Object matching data
----------
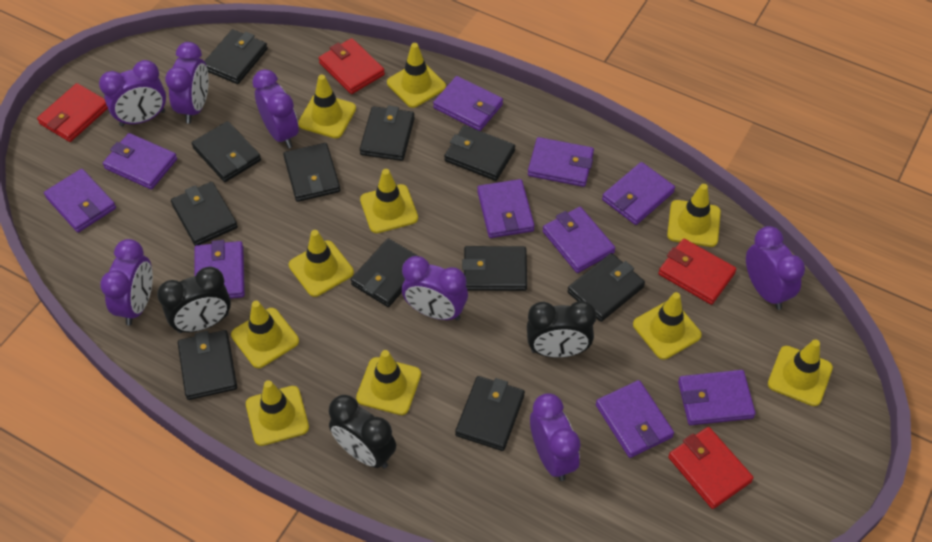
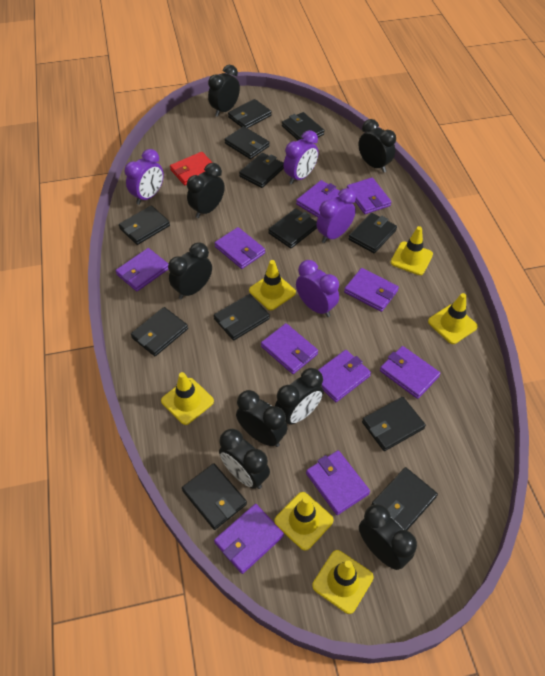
black clock: 3 -> 8
black wallet: 11 -> 12
purple clock: 7 -> 4
red wallet: 4 -> 1
yellow traffic cone: 10 -> 6

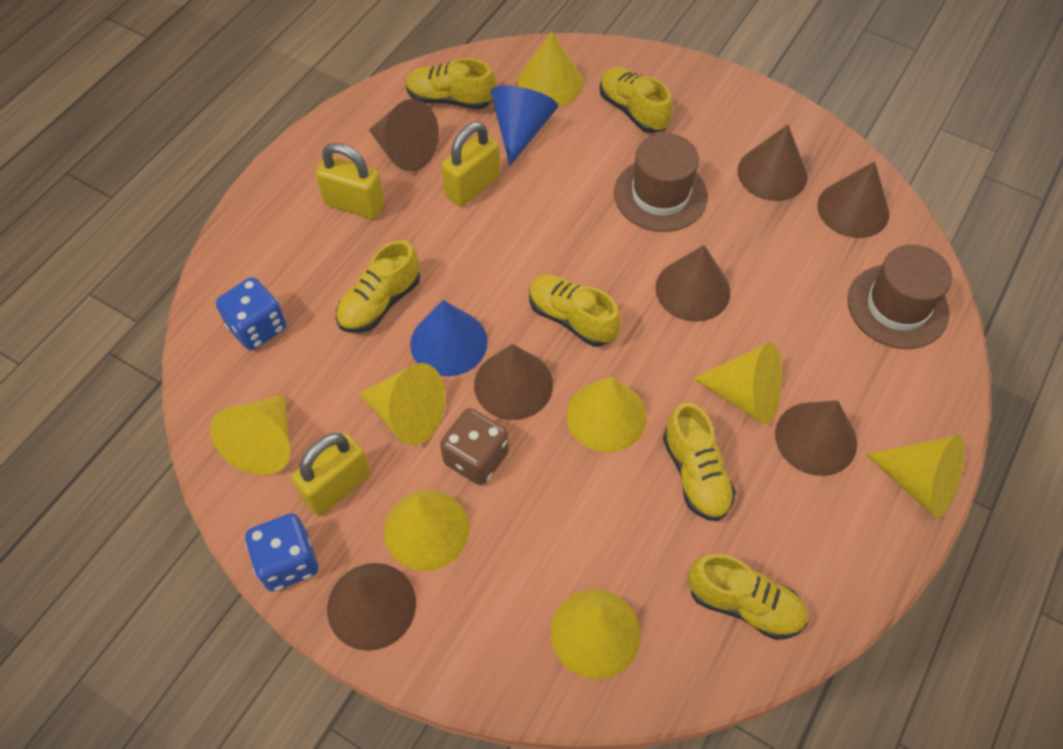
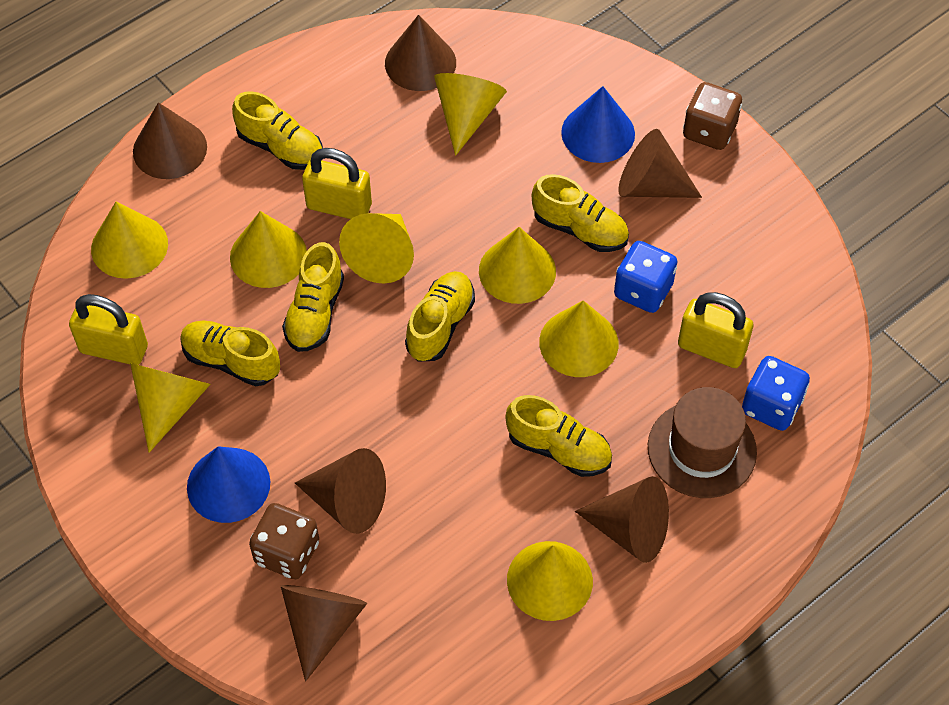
brown cone: 7 -> 6
brown dice: 1 -> 2
brown hat: 2 -> 1

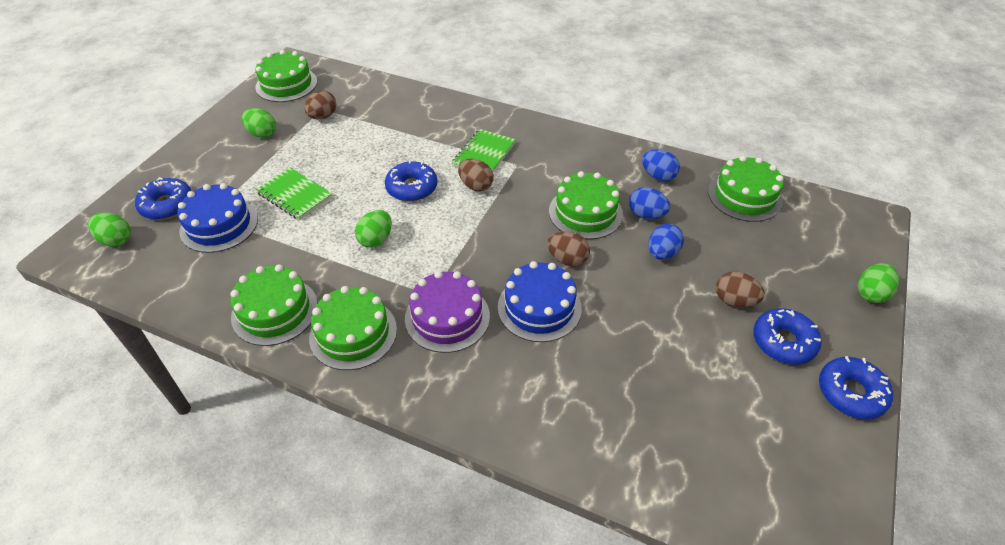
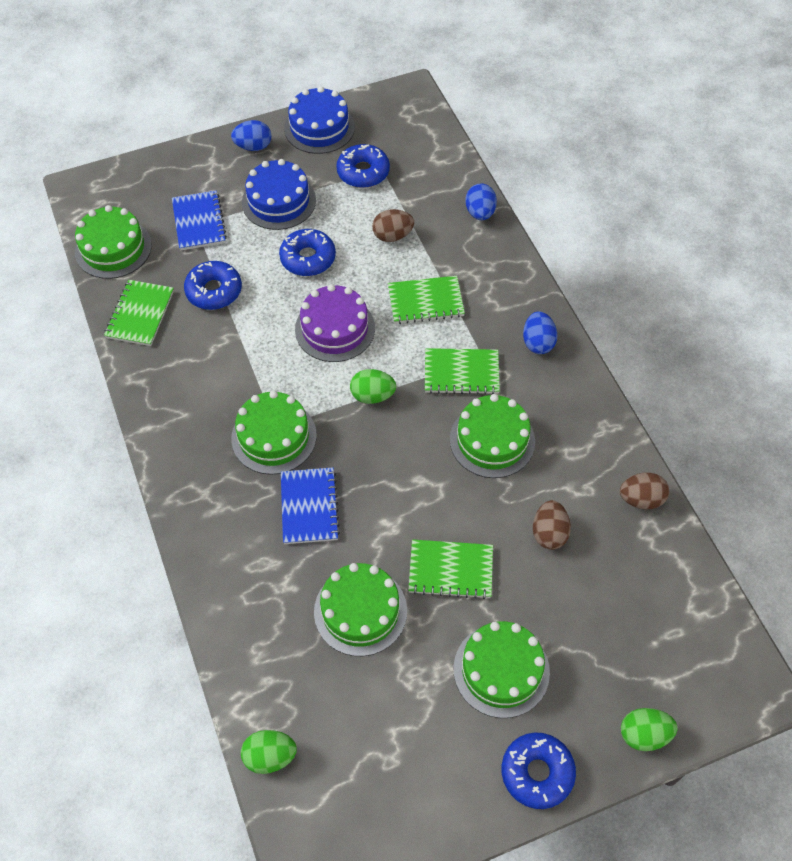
blue notebook: 0 -> 2
brown egg: 4 -> 3
green egg: 4 -> 3
green notebook: 2 -> 4

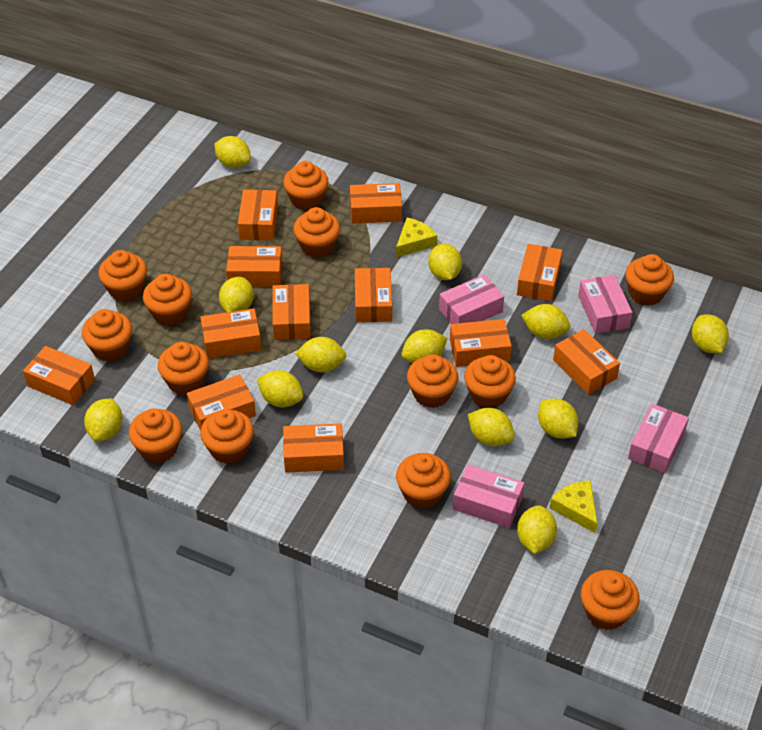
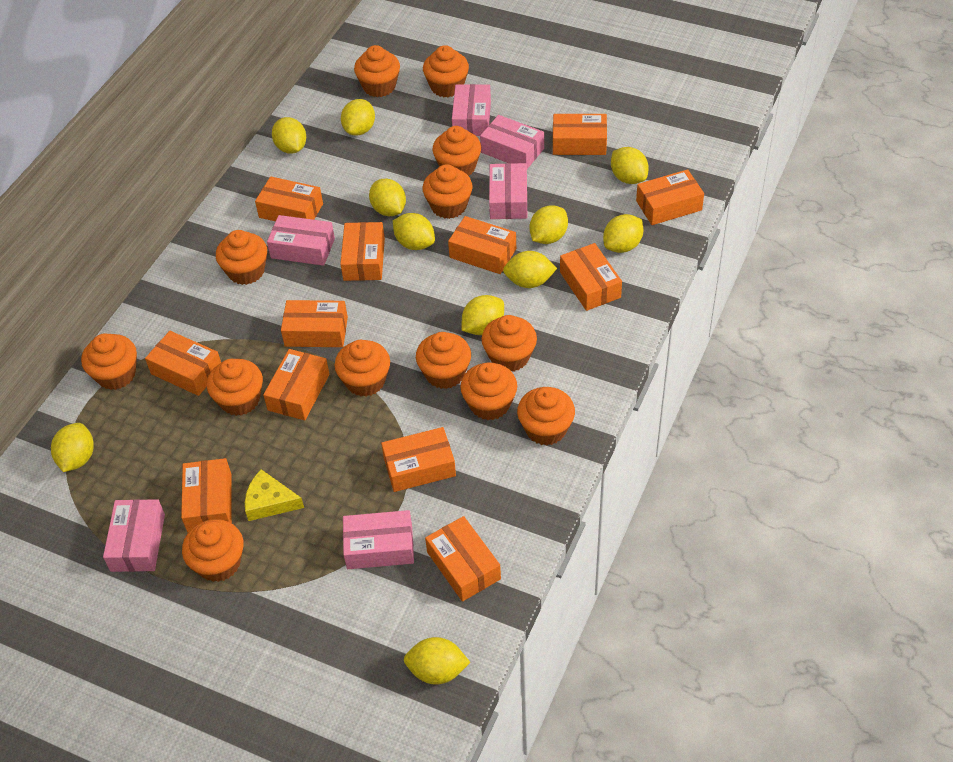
pink box: 4 -> 6
yellow cheese: 2 -> 1
yellow lemon: 12 -> 11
----------
[Exercise goal] Give again, word for word, the lines from the one containing "brown egg: 4 -> 3" through the last line of the entries, with pictures omitted and nothing added.

[Result]
brown egg: 4 -> 3
green egg: 4 -> 3
green notebook: 2 -> 4

pink box: 4 -> 6
yellow cheese: 2 -> 1
yellow lemon: 12 -> 11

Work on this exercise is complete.